▶ **TRY IT**: The line containing "piano: (283, 261) -> (653, 93), moved" opens the span to copy, and the last line of the records below closes it. Write out that span exactly.

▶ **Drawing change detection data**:
++++++++++++++++++++

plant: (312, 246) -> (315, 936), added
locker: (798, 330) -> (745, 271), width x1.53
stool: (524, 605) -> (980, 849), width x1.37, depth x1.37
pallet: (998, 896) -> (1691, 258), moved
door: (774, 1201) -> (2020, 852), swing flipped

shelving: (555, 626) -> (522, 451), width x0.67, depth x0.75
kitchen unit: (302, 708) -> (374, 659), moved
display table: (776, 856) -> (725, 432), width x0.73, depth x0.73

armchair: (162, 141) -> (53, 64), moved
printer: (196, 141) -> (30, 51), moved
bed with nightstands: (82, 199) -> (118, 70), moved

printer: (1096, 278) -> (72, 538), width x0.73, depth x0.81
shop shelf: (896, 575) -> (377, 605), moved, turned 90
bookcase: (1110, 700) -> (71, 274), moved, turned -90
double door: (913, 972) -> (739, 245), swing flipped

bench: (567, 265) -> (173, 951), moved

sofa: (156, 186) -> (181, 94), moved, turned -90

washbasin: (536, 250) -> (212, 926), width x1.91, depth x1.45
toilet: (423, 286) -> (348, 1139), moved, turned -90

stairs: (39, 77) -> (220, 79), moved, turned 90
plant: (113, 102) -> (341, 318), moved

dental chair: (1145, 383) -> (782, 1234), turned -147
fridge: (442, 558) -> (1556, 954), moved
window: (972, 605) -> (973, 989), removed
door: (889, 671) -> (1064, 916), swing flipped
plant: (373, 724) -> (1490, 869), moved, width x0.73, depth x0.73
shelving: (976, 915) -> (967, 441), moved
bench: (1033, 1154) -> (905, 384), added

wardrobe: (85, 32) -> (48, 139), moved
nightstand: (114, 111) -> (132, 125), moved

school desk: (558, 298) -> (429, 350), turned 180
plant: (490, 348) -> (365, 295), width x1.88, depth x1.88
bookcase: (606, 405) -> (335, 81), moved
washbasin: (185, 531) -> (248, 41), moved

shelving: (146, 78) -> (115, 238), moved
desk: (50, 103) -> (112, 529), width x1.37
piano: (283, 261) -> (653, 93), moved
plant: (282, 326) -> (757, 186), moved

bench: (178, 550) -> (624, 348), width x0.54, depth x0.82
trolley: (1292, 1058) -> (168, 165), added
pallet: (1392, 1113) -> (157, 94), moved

++++++++++++++++++++

▶ **RESPONSE BOX**:
piano: (283, 261) -> (653, 93), moved
plant: (282, 326) -> (757, 186), moved

bench: (178, 550) -> (624, 348), width x0.54, depth x0.82
trolley: (1292, 1058) -> (168, 165), added
pallet: (1392, 1113) -> (157, 94), moved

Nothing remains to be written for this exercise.